■ **Work to complete**: A word-for-word restatement of every entry is what is needed here.

**** Data to use

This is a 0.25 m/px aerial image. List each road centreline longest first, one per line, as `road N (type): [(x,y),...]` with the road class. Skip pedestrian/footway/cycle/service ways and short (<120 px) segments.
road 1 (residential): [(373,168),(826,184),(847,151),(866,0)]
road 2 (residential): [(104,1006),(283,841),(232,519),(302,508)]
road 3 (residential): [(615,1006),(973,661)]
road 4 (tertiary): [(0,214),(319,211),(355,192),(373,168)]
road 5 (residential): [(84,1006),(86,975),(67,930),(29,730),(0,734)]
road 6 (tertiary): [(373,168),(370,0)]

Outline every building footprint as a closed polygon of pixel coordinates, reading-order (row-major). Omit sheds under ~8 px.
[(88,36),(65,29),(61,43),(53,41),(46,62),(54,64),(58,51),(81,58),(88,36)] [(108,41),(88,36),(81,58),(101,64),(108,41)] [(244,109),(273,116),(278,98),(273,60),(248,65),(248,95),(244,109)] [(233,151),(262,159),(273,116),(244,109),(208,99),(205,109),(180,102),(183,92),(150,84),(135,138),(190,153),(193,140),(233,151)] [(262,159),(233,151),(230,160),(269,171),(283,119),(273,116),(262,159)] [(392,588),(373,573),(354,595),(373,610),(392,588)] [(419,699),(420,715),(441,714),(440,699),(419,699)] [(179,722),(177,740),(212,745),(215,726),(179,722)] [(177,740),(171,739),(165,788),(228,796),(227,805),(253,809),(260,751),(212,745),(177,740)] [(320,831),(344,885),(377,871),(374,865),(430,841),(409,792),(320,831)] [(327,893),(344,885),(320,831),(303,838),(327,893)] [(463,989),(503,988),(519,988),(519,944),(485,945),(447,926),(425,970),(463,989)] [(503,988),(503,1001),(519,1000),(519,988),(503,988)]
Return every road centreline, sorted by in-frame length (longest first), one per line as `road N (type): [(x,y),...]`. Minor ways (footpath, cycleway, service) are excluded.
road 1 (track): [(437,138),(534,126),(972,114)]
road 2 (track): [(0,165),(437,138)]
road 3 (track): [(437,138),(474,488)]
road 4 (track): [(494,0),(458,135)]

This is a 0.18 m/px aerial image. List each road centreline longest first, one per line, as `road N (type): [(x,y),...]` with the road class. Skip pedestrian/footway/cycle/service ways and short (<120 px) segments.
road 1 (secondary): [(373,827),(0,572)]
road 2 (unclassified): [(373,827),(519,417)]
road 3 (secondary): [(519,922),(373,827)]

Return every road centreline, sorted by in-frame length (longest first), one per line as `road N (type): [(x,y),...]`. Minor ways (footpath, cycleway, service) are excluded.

********

■ **Written response**:
This is a 0.25 m/px aerial image. List each road centreline longest first, one per line, as `road N (type): [(x,y),...]` with the road class. Skip pedestrian/footway/cycle/service ways and short (<120 px) segments.
road 1 (residential): [(373,168),(826,184),(847,151),(866,0)]
road 2 (residential): [(104,1006),(283,841),(232,519),(302,508)]
road 3 (residential): [(615,1006),(973,661)]
road 4 (tertiary): [(0,214),(319,211),(355,192),(373,168)]
road 5 (residential): [(84,1006),(86,975),(67,930),(29,730),(0,734)]
road 6 (tertiary): [(373,168),(370,0)]

Outline every building footprint as a closed polygon of pixel coordinates, reading-order (row-major). Omit sheds under ~8 px.
[(88,36),(65,29),(61,43),(53,41),(46,62),(54,64),(58,51),(81,58),(88,36)] [(108,41),(88,36),(81,58),(101,64),(108,41)] [(244,109),(273,116),(278,98),(273,60),(248,65),(248,95),(244,109)] [(233,151),(262,159),(273,116),(244,109),(208,99),(205,109),(180,102),(183,92),(150,84),(135,138),(190,153),(193,140),(233,151)] [(262,159),(233,151),(230,160),(269,171),(283,119),(273,116),(262,159)] [(392,588),(373,573),(354,595),(373,610),(392,588)] [(419,699),(420,715),(441,714),(440,699),(419,699)] [(179,722),(177,740),(212,745),(215,726),(179,722)] [(177,740),(171,739),(165,788),(228,796),(227,805),(253,809),(260,751),(212,745),(177,740)] [(320,831),(344,885),(377,871),(374,865),(430,841),(409,792),(320,831)] [(327,893),(344,885),(320,831),(303,838),(327,893)] [(463,989),(503,988),(519,988),(519,944),(485,945),(447,926),(425,970),(463,989)] [(503,988),(503,1001),(519,1000),(519,988),(503,988)]
Return every road centreline, sorted by in-frame length (longest first), one per line as `road N (type): [(x,y),...]`. Minor ways (footpath, cycleway, service) are excluded.
road 1 (track): [(437,138),(534,126),(972,114)]
road 2 (track): [(0,165),(437,138)]
road 3 (track): [(437,138),(474,488)]
road 4 (track): [(494,0),(458,135)]

This is a 0.18 m/px aerial image. List each road centreline longest first, one per line, as `road N (type): [(x,y),...]` with the road class. Skip pedestrian/footway/cycle/service ways and short (<120 px) segments.
road 1 (secondary): [(373,827),(0,572)]
road 2 (unclassified): [(373,827),(519,417)]
road 3 (secondary): [(519,922),(373,827)]

Return every road centreline, sorted by in-frame length (longest first), one per line as `road N (type): [(x,y),...]`. Minor ways (footpath, cycleway, service) are excluded.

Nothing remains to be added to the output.